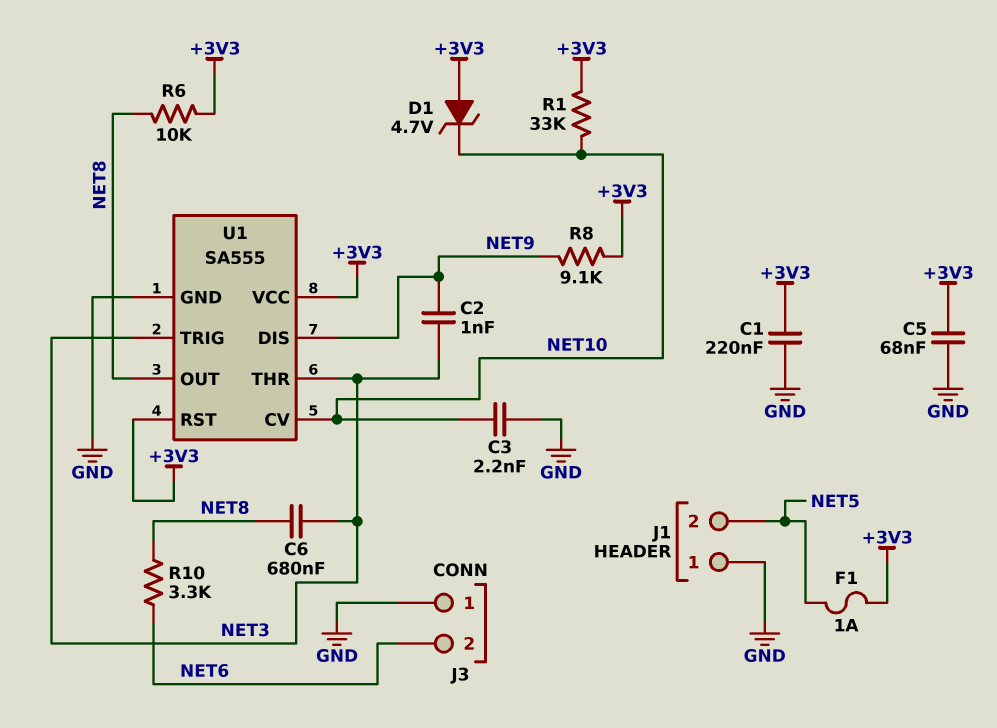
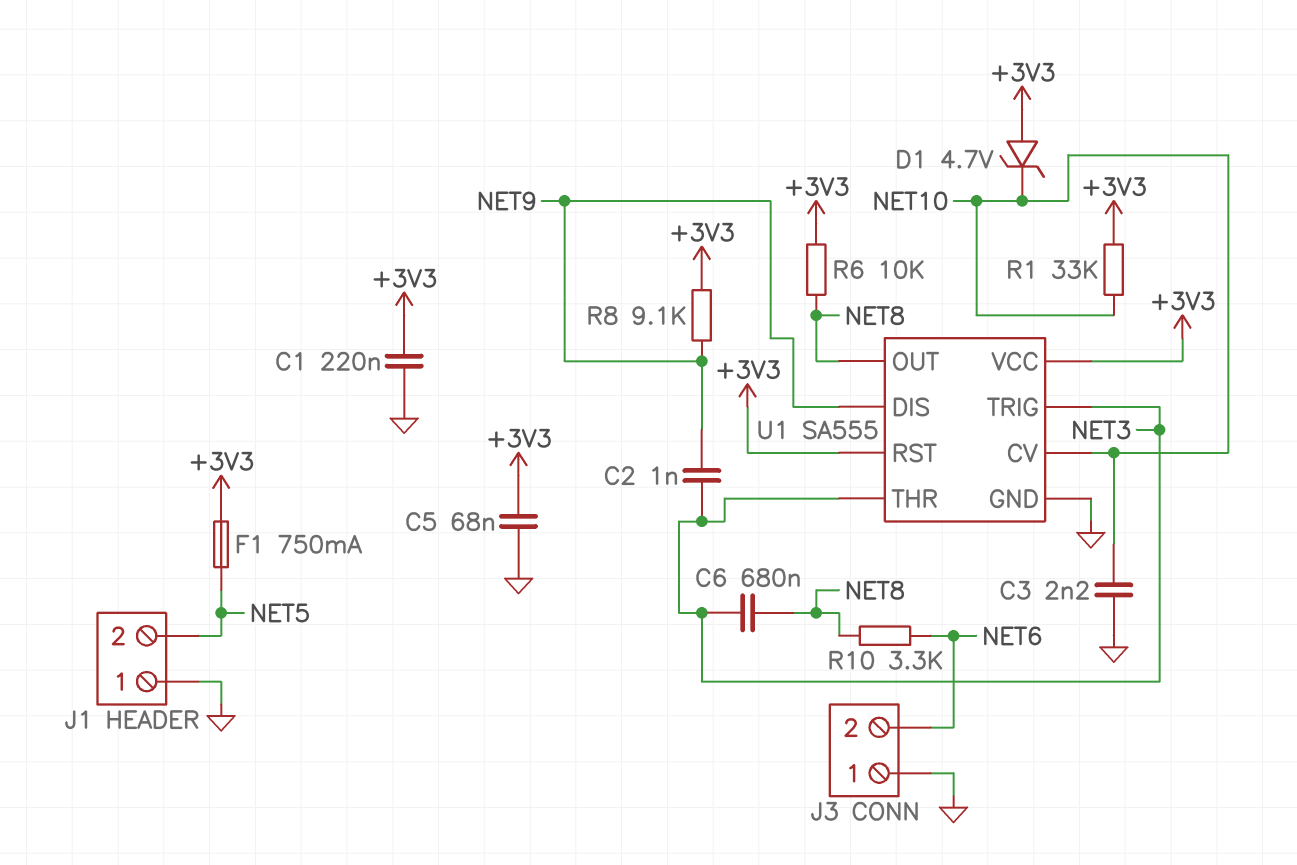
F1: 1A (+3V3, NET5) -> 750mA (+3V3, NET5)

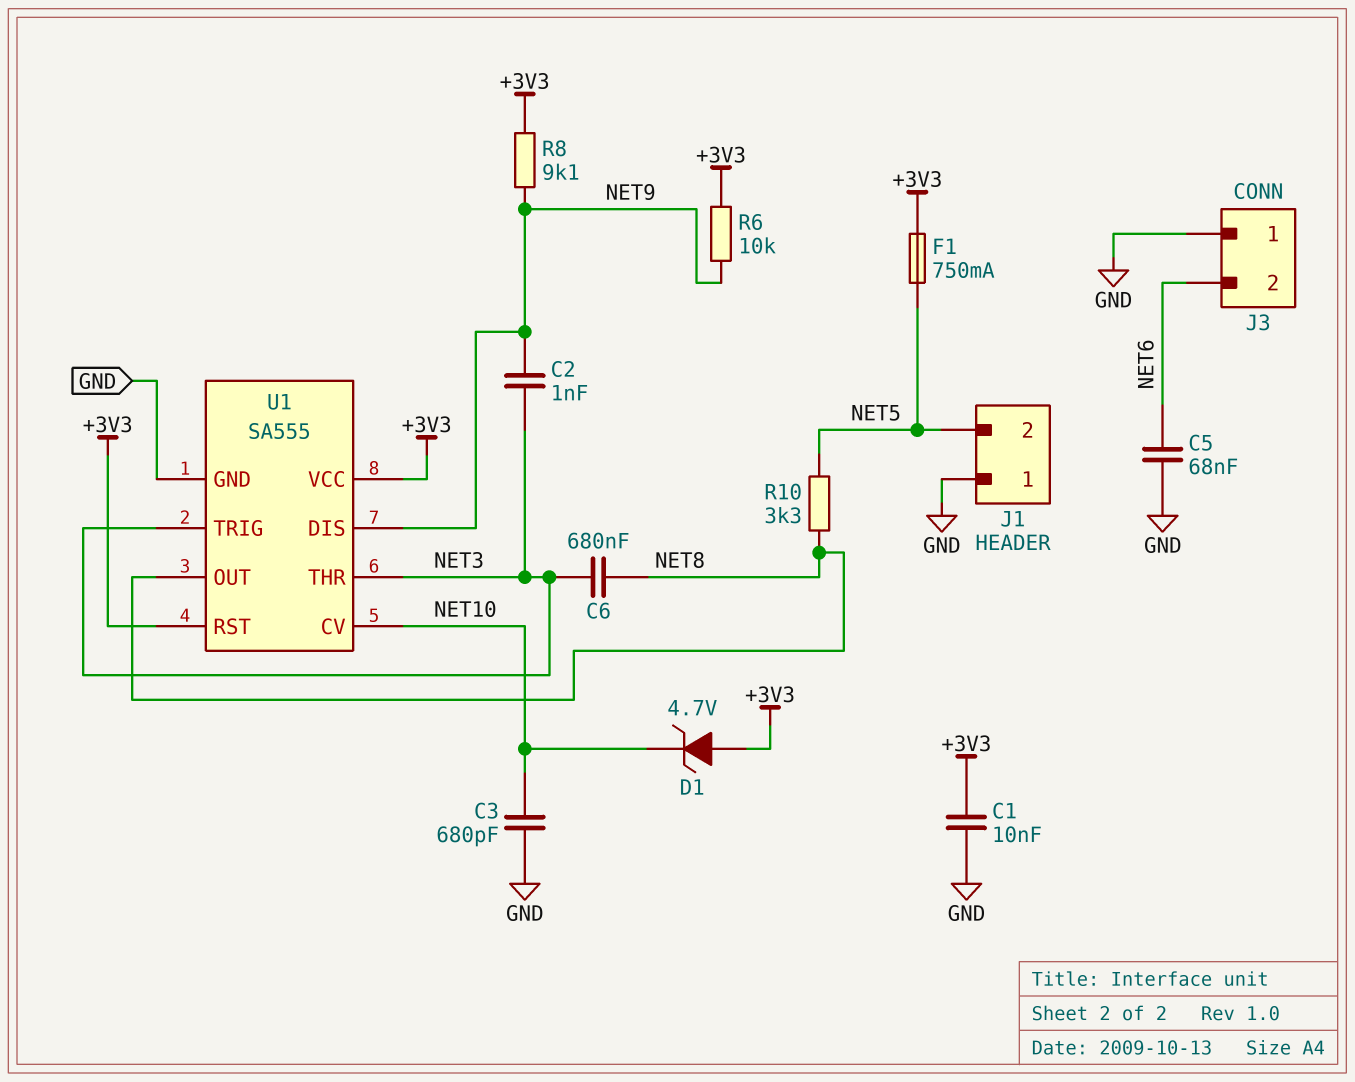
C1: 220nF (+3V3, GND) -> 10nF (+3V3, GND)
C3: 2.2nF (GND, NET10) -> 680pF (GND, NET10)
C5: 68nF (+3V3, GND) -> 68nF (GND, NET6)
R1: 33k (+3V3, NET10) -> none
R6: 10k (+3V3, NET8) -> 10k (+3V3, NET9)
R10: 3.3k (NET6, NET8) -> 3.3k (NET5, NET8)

--

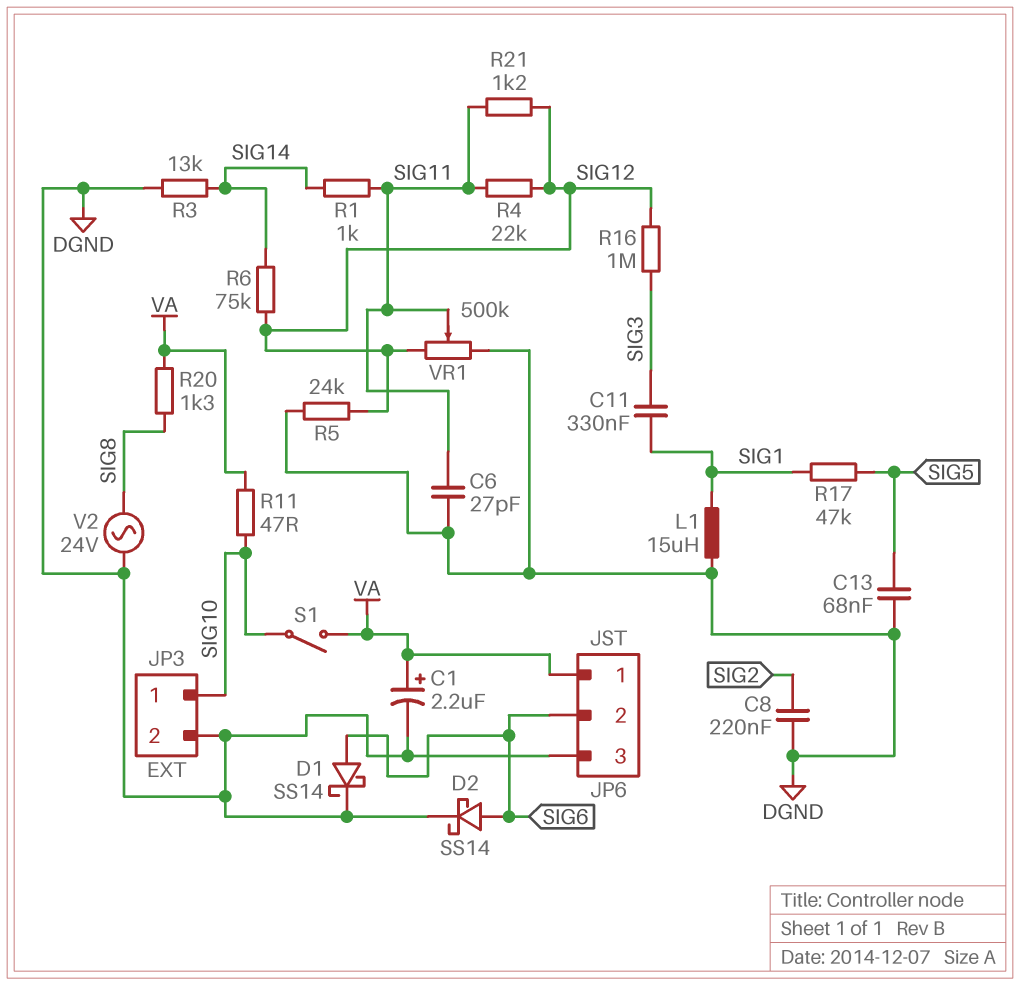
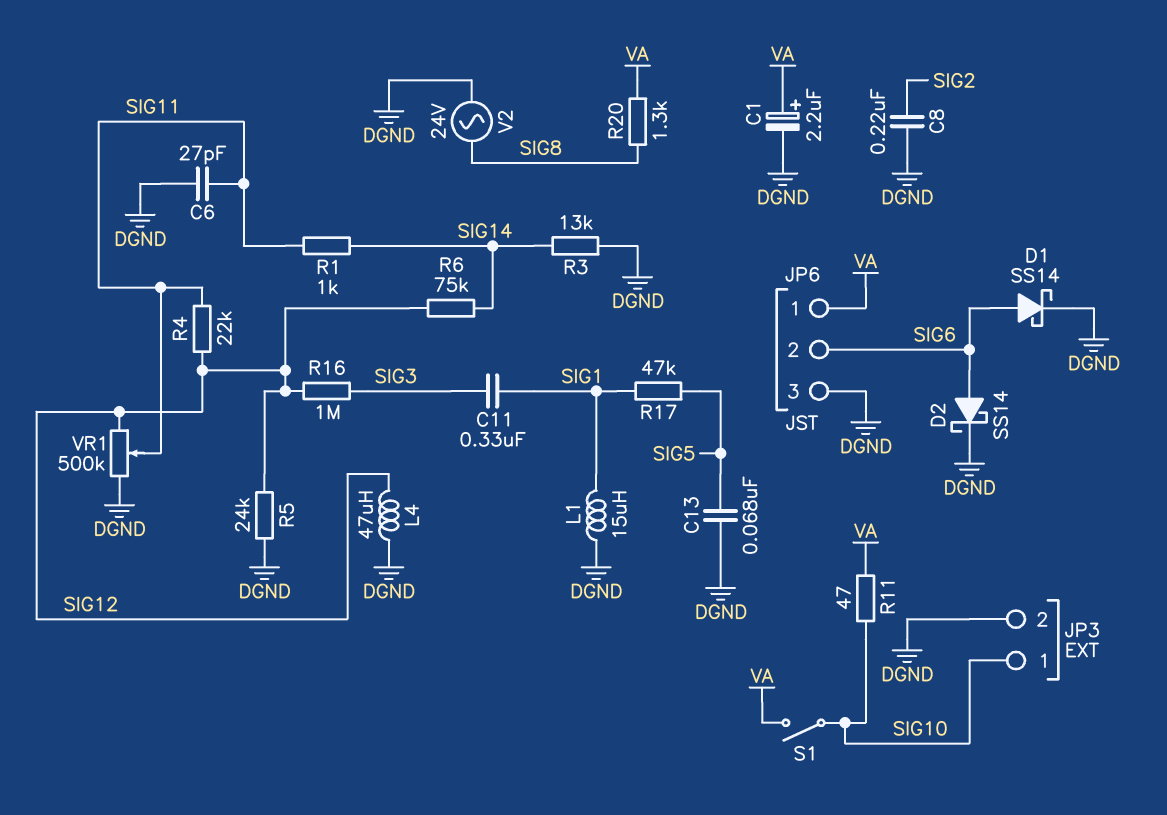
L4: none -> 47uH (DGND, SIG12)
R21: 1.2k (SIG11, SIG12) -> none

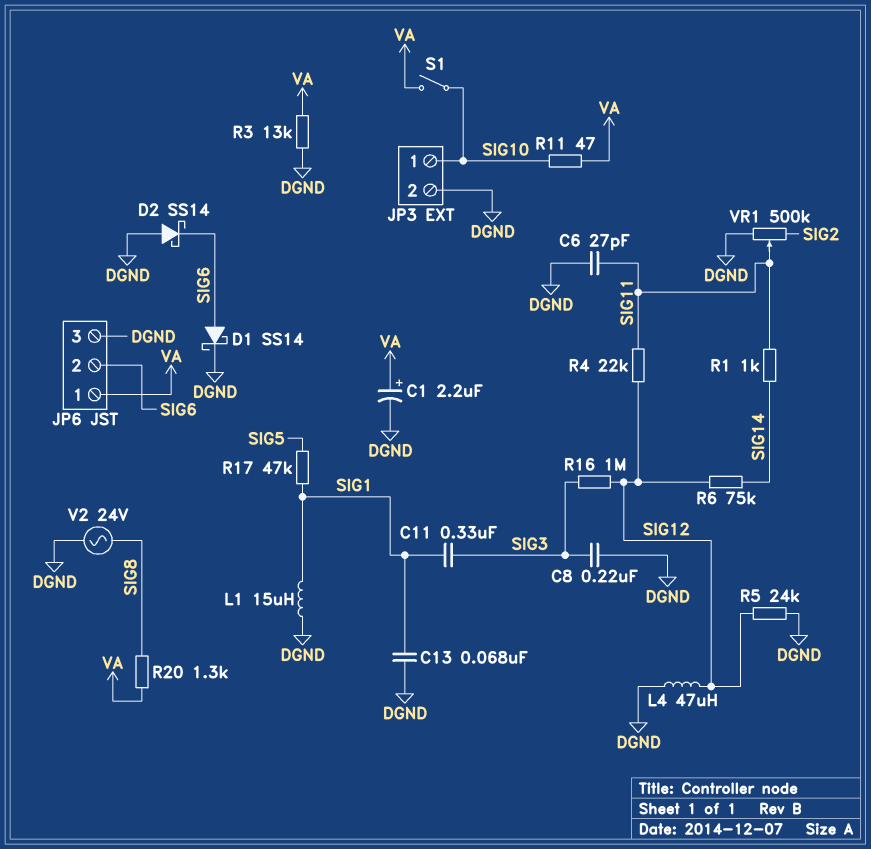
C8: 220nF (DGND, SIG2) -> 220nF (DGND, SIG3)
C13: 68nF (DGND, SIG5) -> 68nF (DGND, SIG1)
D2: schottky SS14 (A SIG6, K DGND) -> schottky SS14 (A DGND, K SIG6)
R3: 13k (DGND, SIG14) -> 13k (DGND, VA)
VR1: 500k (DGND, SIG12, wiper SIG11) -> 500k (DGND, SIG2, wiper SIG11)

### [PROBLEM STATEMENT]
Repeat, exactly as they stand above, the lines from the line with "C5: 68nF (+3V3, GND) -> 68nF (GND, NET6)" to the line with "R10: 3.3k (NET6, NET8) -> 3.3k (NET5, NET8)", both lines included.

### [YOUR SOLUTION]
C5: 68nF (+3V3, GND) -> 68nF (GND, NET6)
R1: 33k (+3V3, NET10) -> none
R6: 10k (+3V3, NET8) -> 10k (+3V3, NET9)
R10: 3.3k (NET6, NET8) -> 3.3k (NET5, NET8)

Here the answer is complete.